Scene image comparisons

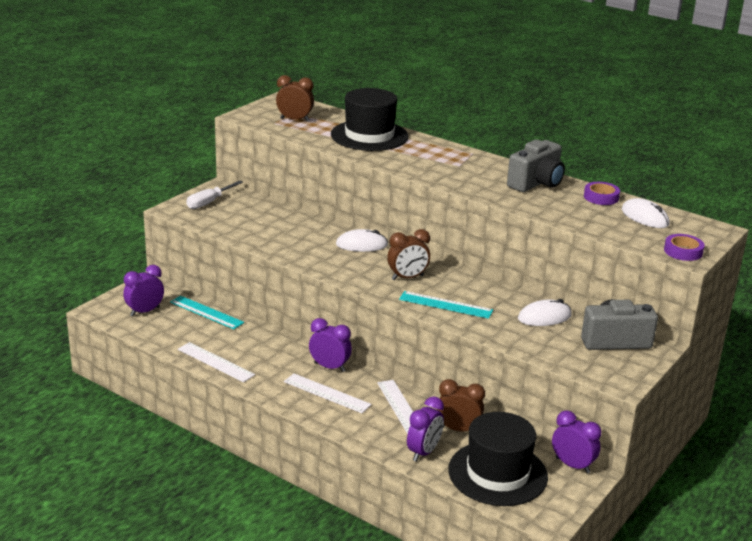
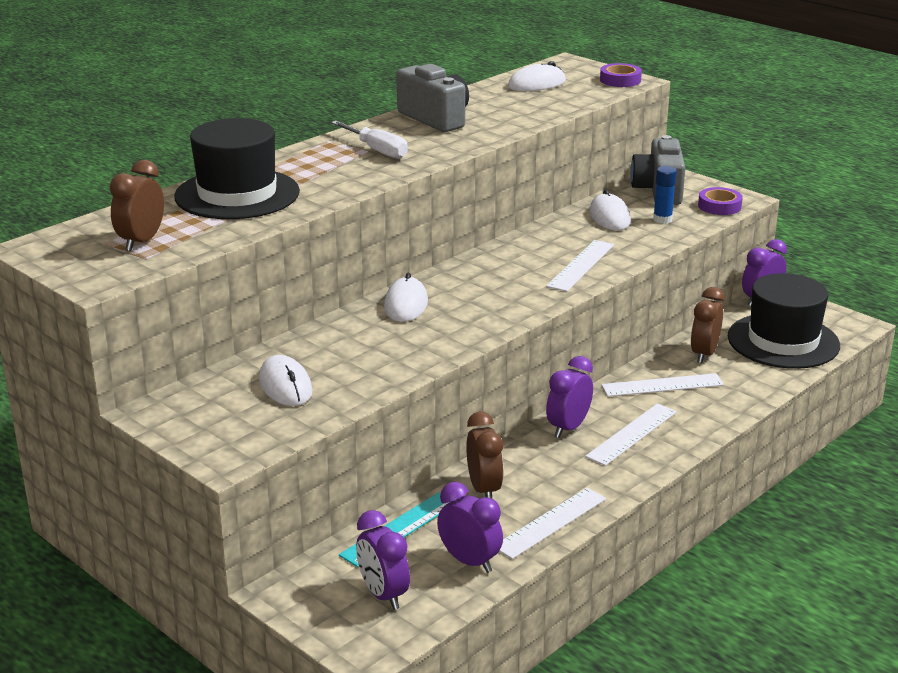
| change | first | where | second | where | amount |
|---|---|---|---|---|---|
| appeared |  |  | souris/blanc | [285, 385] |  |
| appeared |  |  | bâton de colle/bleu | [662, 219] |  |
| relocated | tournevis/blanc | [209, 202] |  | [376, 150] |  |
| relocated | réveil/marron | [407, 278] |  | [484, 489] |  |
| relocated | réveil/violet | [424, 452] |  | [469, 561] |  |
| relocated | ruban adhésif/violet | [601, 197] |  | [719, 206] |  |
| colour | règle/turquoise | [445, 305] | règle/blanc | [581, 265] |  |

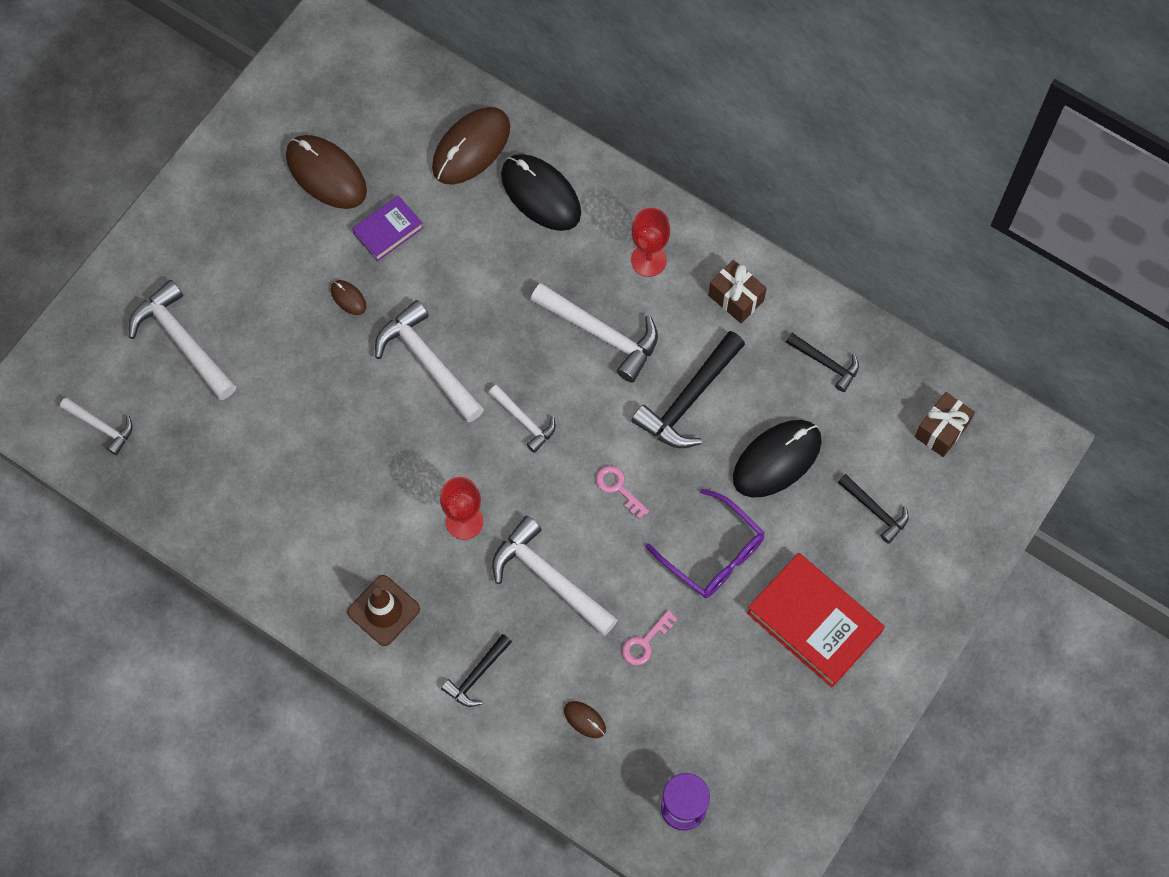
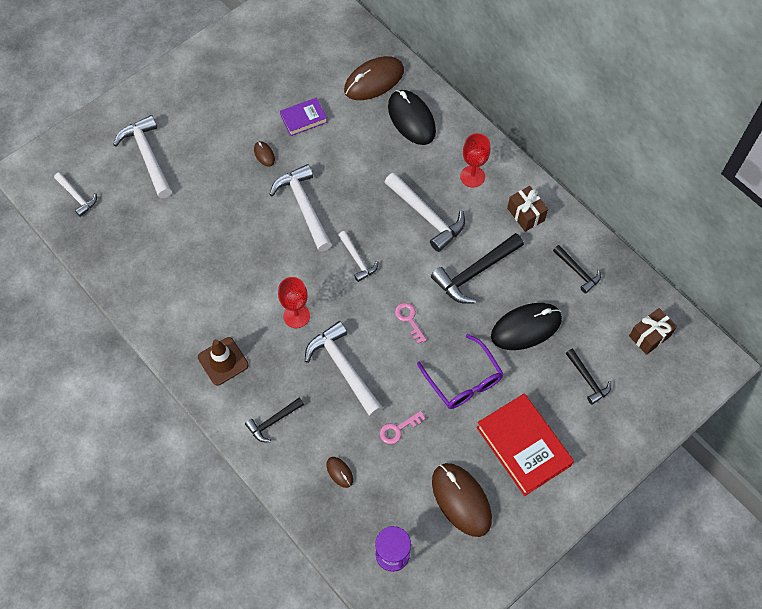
| change | first | where | second | where | amount |
|---|---|---|---|---|---|
| relocated | souris/marron | [326, 174] |  | [461, 500] |  |

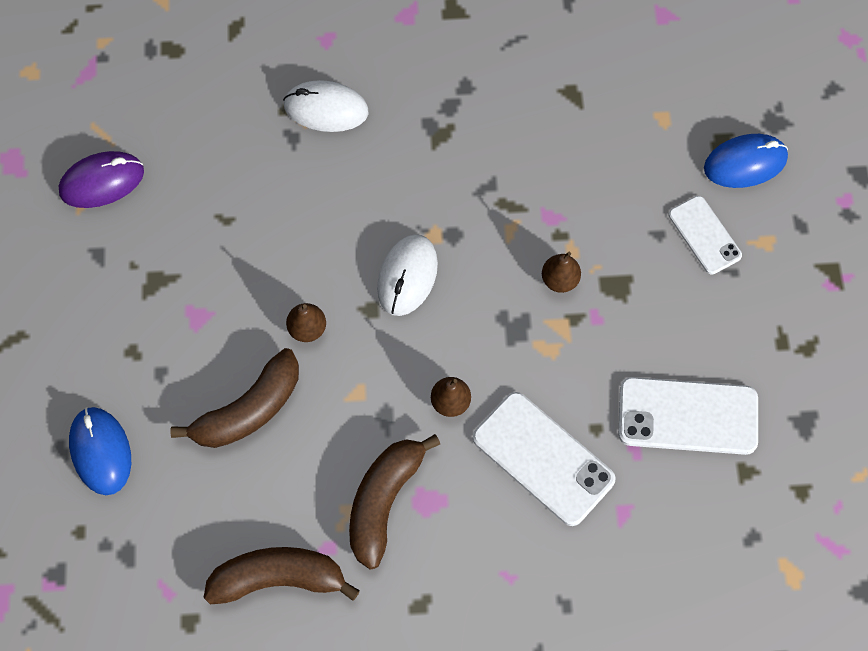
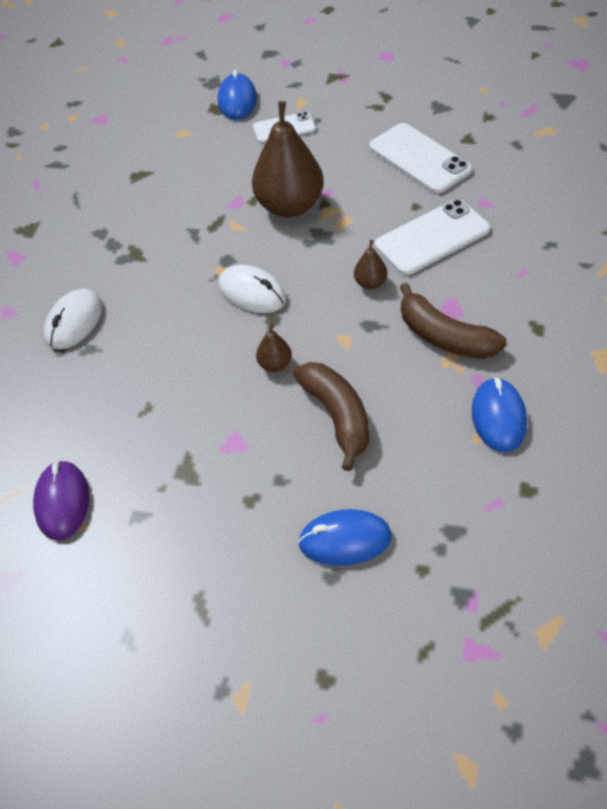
| change | first | where | second | where | amount |
|---|---|---|---|---|---|
| exchanged | banane/marron | [279, 578] | souris/bleu | [498, 417] |  |
| spun | téléphone/blanc | [687, 416] |  | [419, 159] | 60 degrees counterclockwise |
| size | poire/marron | [560, 280] |  | [290, 206] | x2.27 |

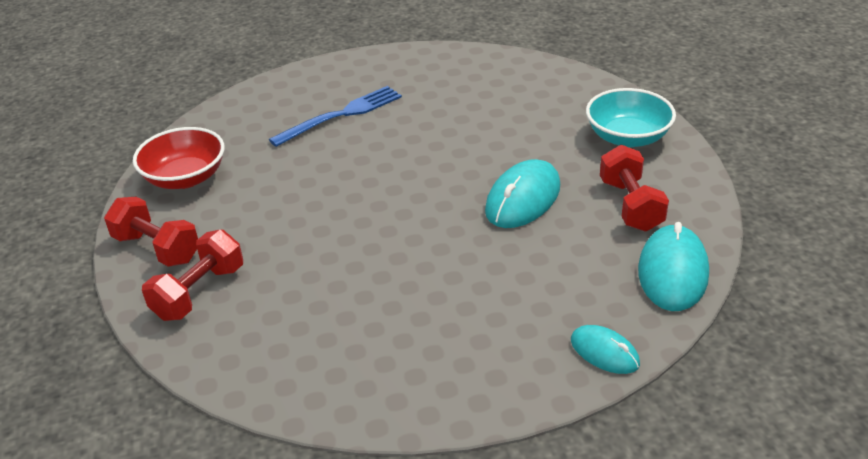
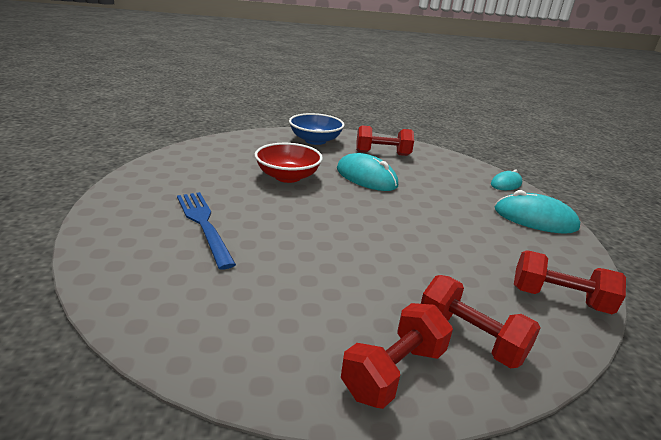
| change | first | where | second | where | amount |
|---|---|---|---|---|---|
| appeared |  |  | haltère/rouge | [559, 299] |  |
| relocated | bol/rouge | [185, 178] |  | [288, 177] |  |
| relocated | souris/turquoise | [672, 272] |  | [535, 219] |  |
| colour | bol/turquoise | [627, 137] | bol/bleu | [315, 140] |  |

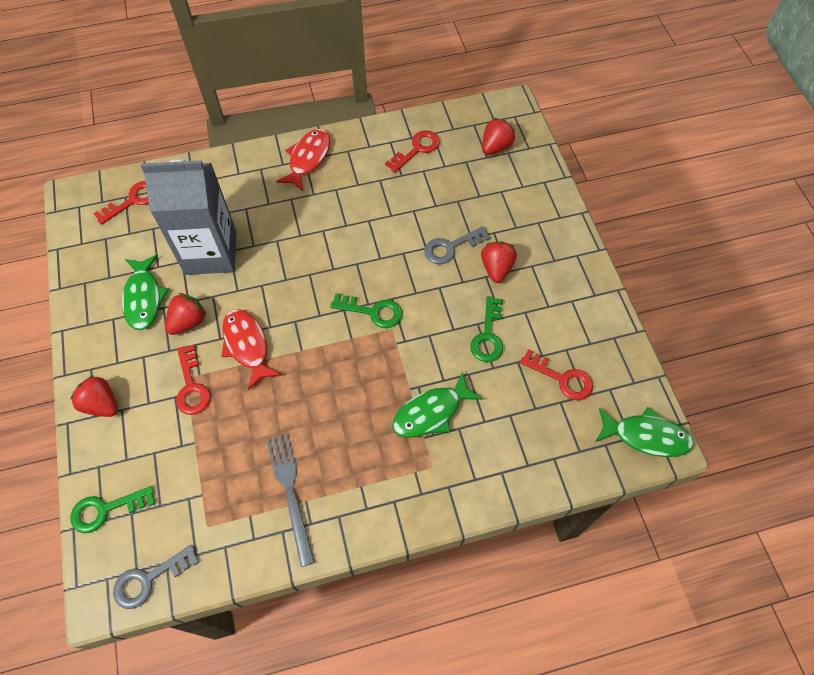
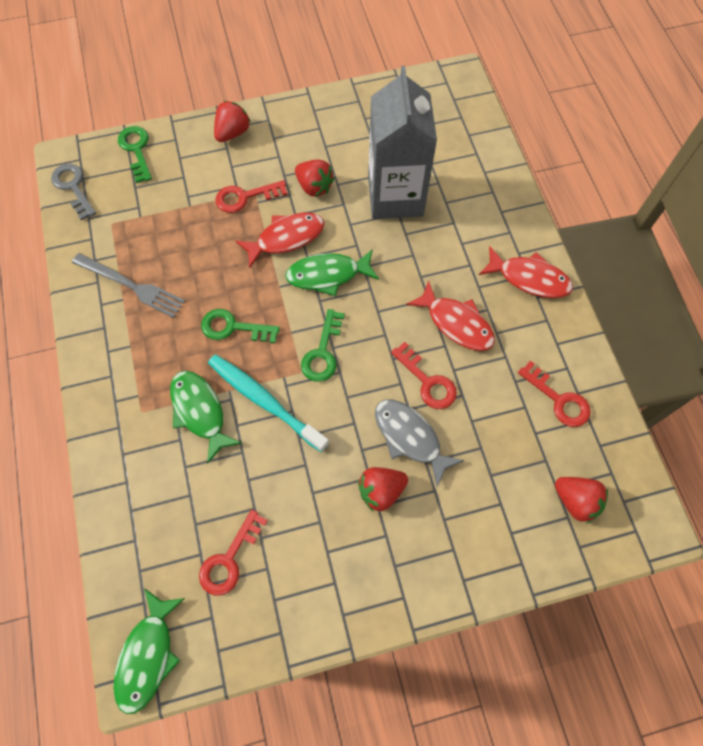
| change | first | where | second | where | amount |
|---|---|---|---|---|---|
| appeared |  |  | brosse à dents/turquoise | [264, 401] |  |
| appeared |  |  | poisson/rouge | [456, 323] |  |
| relocated | clé/rouge | [133, 200] |  | [427, 381] |  |
| relocated | poisson/vert | [144, 298] |  | [328, 275] |  |
| relocated | clé/vert | [488, 335] |  | [233, 327] |  |
| exchanged | clé/gris | [451, 247] | poisson/gris | [410, 437] |  |
| spun | fourchette/gris | [290, 493] |  | [131, 286] | 45 degrees clockwise |
| spun | fraise/rouge | [496, 268] |  | [381, 491] | 150 degrees clockwise |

Problem details:
Give back precisely the lines above that start at the line containing "bâton de colle/bleu" and end at the line containing "relocated | ruban", inclusive. No other lines belong in the output.

The answer:
| appeared |  |  | bâton de colle/bleu | [662, 219] |  |
| relocated | tournevis/blanc | [209, 202] |  | [376, 150] |  |
| relocated | réveil/marron | [407, 278] |  | [484, 489] |  |
| relocated | réveil/violet | [424, 452] |  | [469, 561] |  |
| relocated | ruban adhésif/violet | [601, 197] |  | [719, 206] |  |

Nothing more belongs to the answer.